INSTRUCTIONS FOR THE TASK => When the string "apple" occurs in a line of the records, show that line.

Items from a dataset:
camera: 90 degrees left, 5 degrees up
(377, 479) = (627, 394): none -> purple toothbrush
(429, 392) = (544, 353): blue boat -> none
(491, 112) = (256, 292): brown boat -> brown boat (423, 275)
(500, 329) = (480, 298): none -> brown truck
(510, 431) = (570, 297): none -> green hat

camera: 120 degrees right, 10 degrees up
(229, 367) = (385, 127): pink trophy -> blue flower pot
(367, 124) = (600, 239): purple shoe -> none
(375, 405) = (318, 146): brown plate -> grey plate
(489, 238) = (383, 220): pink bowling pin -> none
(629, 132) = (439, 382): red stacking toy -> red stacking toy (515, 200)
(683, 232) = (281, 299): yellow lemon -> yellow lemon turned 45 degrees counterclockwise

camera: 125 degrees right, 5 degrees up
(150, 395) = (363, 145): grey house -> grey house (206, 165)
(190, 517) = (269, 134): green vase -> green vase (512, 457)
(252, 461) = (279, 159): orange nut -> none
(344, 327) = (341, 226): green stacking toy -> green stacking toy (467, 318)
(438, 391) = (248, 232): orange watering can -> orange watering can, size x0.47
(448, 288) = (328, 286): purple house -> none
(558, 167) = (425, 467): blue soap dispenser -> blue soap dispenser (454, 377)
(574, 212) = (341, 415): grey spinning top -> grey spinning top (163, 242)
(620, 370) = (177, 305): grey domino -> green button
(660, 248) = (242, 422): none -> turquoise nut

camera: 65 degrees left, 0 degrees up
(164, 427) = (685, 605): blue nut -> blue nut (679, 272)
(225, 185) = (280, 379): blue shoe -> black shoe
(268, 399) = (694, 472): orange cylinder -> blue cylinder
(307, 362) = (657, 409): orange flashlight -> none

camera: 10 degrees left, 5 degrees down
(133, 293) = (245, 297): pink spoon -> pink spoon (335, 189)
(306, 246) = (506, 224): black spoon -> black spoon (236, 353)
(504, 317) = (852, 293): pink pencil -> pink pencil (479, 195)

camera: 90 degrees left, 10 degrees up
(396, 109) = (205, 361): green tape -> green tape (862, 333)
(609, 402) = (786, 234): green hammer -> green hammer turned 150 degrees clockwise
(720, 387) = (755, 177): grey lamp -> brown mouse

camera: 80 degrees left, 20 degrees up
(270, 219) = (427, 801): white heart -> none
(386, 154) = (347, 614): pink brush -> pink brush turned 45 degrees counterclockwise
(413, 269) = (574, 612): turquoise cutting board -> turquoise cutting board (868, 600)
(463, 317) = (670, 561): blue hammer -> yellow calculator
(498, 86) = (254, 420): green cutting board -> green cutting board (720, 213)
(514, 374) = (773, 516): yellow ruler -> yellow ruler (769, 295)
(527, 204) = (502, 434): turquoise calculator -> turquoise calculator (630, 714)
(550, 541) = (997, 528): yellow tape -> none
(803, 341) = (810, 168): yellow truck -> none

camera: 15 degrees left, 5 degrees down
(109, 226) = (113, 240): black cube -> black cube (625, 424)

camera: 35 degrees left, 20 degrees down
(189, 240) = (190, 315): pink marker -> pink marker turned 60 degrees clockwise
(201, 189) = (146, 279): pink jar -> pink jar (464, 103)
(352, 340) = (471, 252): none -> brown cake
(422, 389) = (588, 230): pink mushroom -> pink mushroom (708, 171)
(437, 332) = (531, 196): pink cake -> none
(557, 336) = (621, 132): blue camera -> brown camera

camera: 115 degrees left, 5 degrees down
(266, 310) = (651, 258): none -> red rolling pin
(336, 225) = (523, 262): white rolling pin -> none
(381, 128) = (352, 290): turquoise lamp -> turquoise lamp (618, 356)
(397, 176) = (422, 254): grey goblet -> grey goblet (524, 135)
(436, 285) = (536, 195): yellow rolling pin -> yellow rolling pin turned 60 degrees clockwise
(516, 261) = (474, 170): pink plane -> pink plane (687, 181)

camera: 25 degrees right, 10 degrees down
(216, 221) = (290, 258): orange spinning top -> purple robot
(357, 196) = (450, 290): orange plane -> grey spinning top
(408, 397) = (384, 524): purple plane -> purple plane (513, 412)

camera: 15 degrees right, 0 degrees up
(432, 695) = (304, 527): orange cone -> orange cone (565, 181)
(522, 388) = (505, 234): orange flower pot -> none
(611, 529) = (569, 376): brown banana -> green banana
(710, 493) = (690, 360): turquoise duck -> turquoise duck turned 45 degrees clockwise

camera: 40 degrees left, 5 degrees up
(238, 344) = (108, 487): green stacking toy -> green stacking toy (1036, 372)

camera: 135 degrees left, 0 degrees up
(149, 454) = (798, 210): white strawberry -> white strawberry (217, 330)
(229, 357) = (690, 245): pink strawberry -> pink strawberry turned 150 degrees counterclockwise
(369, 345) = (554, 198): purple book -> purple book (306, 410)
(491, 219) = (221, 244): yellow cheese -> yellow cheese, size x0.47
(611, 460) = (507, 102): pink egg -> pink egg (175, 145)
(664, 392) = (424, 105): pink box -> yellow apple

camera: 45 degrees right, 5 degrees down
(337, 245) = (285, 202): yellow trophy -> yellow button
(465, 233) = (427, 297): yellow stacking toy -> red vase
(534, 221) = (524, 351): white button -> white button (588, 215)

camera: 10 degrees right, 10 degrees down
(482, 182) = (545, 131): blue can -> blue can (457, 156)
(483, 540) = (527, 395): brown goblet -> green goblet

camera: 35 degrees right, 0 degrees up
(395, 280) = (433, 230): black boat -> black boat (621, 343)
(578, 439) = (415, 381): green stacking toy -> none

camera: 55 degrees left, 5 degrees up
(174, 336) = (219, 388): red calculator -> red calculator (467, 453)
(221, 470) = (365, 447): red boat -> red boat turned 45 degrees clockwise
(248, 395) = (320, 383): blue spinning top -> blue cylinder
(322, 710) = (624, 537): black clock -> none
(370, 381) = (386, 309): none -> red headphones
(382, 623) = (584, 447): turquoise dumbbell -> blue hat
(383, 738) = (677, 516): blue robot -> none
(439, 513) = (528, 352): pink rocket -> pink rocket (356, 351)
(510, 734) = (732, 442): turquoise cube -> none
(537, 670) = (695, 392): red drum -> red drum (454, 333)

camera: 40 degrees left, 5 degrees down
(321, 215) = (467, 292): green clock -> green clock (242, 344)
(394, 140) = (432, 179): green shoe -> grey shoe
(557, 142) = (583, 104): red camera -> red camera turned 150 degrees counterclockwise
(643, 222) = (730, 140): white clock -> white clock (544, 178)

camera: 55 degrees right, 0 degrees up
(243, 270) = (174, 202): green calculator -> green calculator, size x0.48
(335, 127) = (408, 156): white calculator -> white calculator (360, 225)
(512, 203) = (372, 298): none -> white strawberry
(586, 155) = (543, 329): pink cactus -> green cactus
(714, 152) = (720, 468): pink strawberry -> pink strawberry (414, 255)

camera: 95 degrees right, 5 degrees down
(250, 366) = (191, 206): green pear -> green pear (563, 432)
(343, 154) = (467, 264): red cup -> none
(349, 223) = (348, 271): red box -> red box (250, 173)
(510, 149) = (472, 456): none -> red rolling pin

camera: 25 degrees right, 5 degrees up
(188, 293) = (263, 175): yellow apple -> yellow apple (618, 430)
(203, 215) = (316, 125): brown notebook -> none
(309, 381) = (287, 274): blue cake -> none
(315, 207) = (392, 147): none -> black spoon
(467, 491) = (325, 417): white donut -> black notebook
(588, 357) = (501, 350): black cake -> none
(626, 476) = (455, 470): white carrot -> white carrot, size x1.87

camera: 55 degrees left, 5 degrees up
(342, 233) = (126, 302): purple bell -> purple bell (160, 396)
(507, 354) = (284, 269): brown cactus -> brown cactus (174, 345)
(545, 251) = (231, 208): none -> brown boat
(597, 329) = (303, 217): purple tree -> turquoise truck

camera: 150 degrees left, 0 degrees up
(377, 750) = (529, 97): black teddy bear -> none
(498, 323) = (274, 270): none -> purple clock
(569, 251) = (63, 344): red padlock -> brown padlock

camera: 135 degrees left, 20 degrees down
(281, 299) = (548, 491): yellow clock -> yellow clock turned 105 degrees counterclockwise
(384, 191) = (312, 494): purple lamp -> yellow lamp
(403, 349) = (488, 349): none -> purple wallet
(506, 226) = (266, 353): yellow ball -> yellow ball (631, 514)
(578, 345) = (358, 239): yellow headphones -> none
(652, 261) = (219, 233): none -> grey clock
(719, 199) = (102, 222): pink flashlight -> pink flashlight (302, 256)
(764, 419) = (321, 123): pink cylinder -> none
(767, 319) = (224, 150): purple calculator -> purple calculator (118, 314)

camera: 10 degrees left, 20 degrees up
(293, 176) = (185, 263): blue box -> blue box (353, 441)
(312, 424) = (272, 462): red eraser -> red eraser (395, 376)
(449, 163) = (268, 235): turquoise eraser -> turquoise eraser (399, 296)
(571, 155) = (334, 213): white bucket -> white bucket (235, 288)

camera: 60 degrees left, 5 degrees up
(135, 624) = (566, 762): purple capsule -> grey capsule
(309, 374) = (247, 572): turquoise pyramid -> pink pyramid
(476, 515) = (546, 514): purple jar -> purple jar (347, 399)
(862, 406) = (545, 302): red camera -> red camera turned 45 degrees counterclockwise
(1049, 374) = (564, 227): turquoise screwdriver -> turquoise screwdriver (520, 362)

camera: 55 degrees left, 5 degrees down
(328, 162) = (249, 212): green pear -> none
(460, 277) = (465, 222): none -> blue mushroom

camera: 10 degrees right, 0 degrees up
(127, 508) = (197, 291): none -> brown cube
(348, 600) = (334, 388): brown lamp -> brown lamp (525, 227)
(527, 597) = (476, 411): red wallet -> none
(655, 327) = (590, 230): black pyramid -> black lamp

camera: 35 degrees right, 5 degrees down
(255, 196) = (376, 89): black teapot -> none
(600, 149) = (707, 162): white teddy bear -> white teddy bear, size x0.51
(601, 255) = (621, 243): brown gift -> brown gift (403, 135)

SOLVED PROBLEM =>
(664, 392) = (424, 105): pink box -> yellow apple
(188, 293) = (263, 175): yellow apple -> yellow apple (618, 430)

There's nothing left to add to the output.